### [Exercise goal]
Beneath this line is the data. Output exactly the lines from the line with "R110: 15 (0V, CLK) -> 15 (0V, THR)" to the line with "TR102: NPN 2N2222", both ends included, and nothing more.

### [Source material]
================================

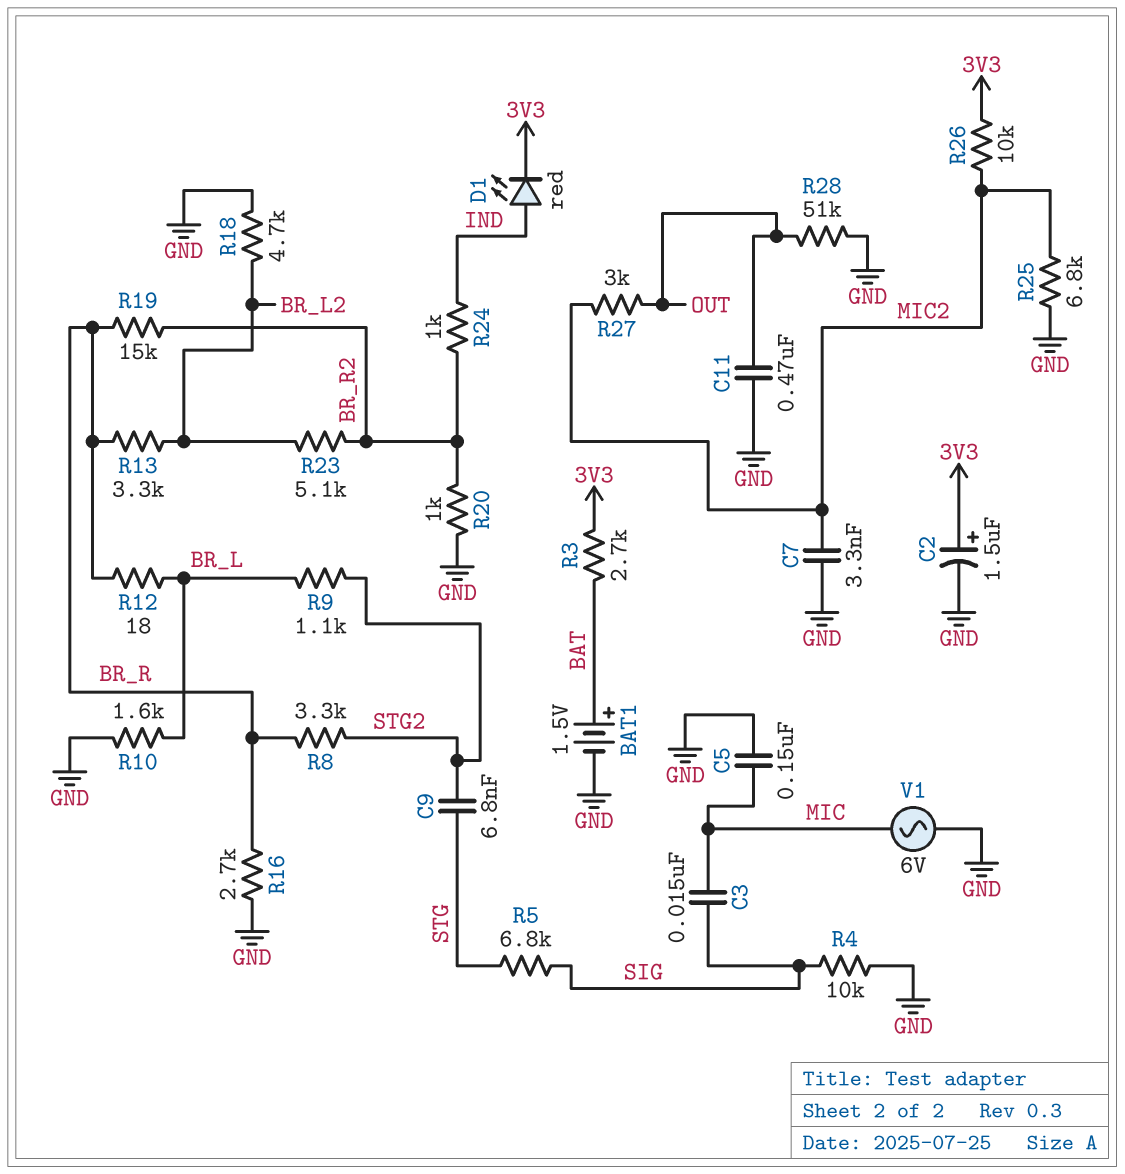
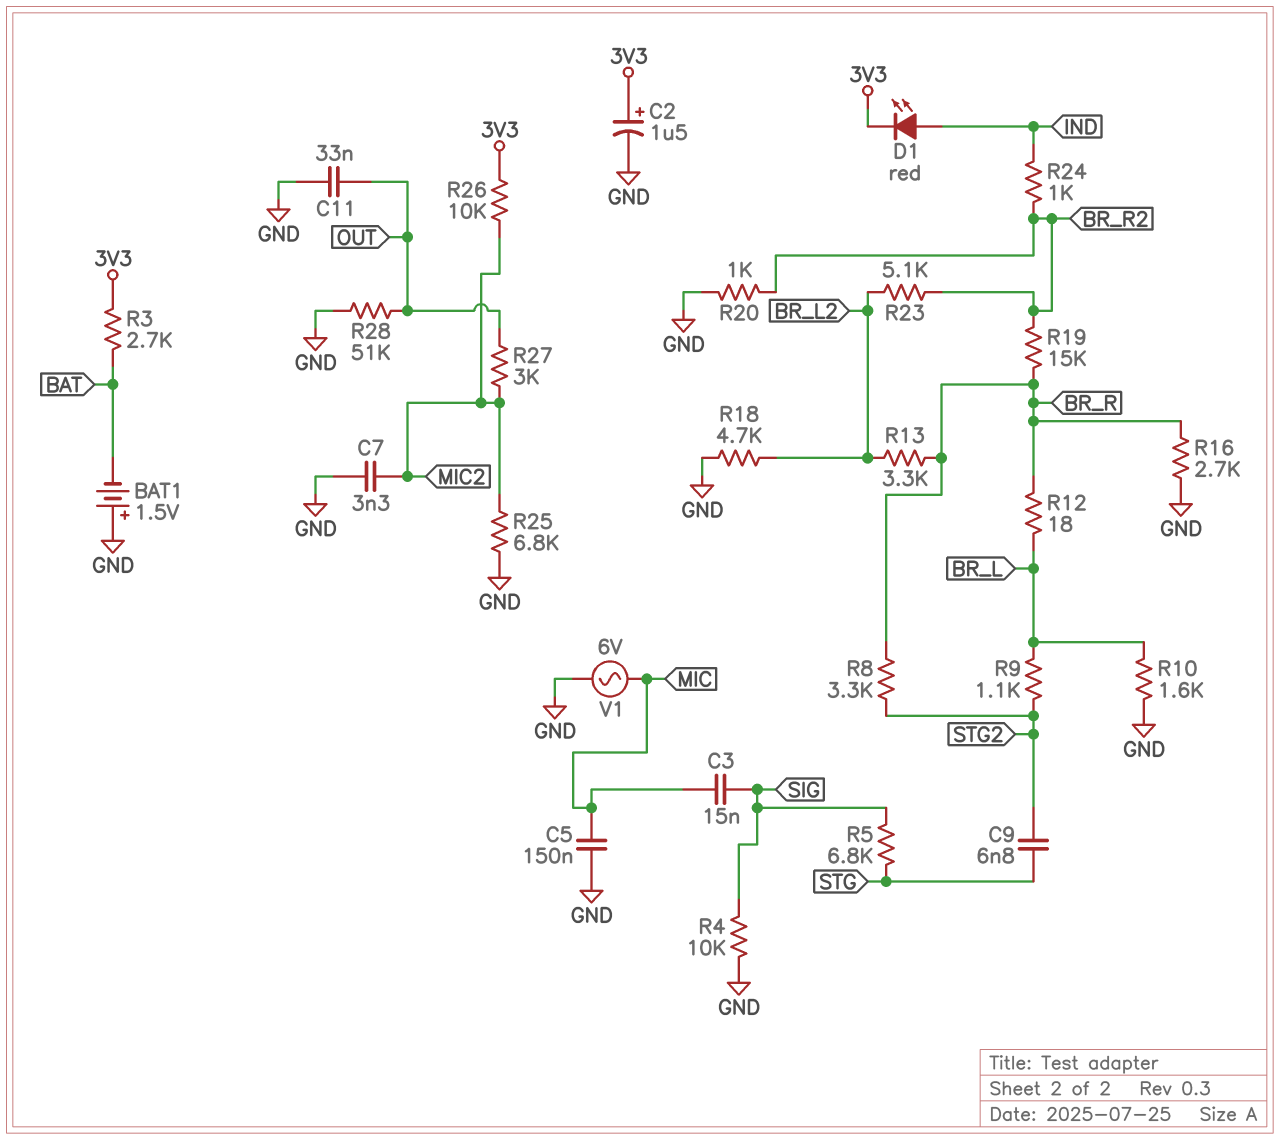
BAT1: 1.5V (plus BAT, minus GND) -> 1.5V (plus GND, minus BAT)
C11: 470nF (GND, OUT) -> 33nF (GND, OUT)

================================

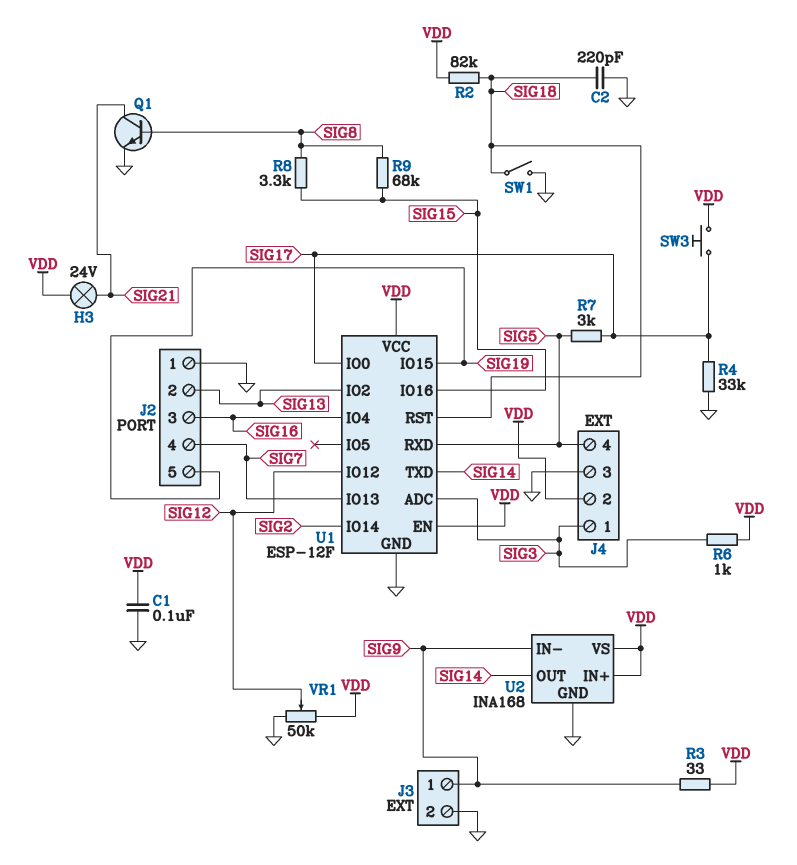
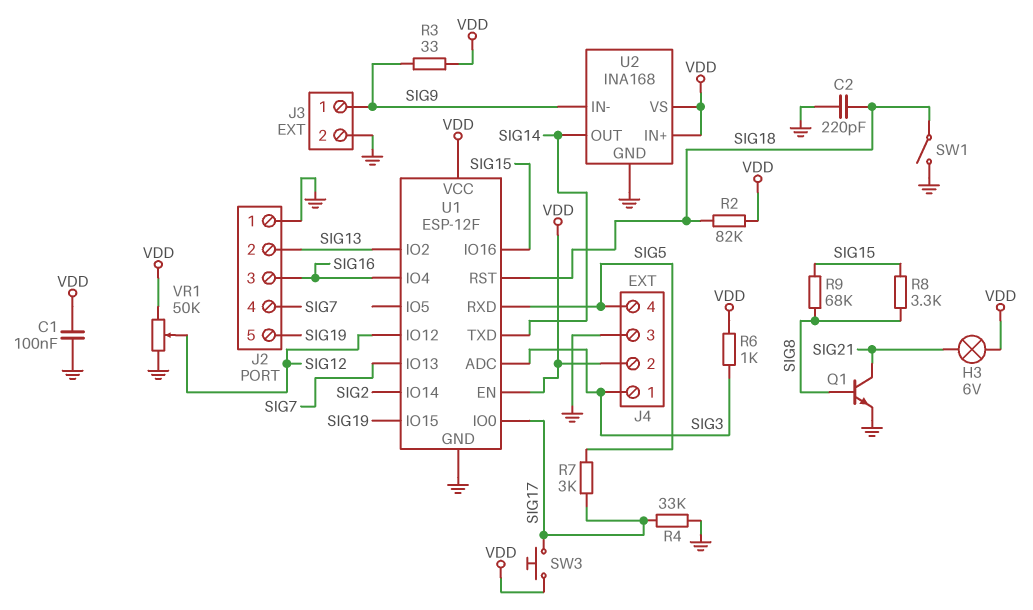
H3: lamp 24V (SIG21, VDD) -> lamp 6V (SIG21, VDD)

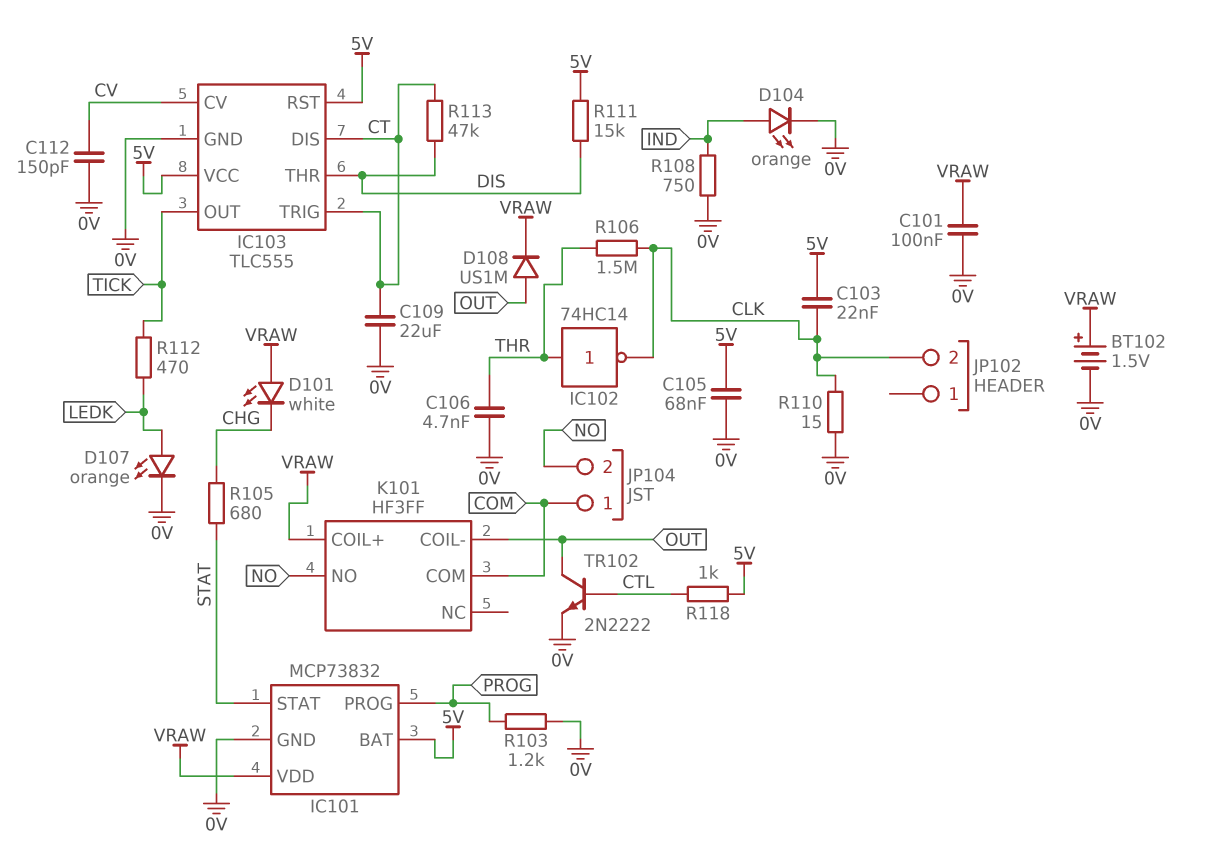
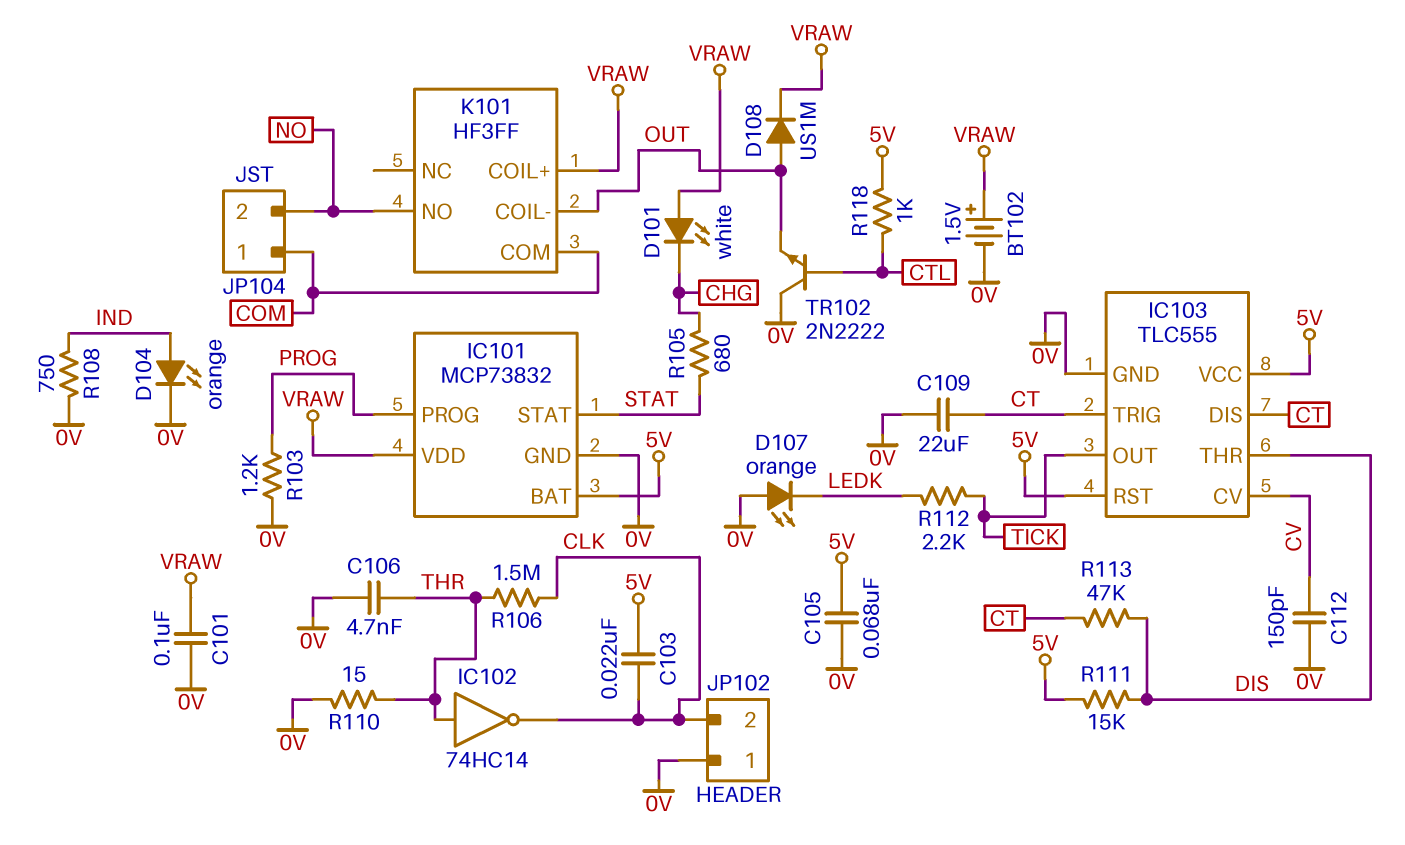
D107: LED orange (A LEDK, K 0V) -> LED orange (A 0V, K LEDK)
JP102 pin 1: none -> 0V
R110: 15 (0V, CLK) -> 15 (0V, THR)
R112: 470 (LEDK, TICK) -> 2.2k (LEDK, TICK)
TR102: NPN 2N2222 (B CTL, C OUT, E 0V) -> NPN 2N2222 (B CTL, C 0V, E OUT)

================================

### [Answer to the problem]
R110: 15 (0V, CLK) -> 15 (0V, THR)
R112: 470 (LEDK, TICK) -> 2.2k (LEDK, TICK)
TR102: NPN 2N2222 (B CTL, C OUT, E 0V) -> NPN 2N2222 (B CTL, C 0V, E OUT)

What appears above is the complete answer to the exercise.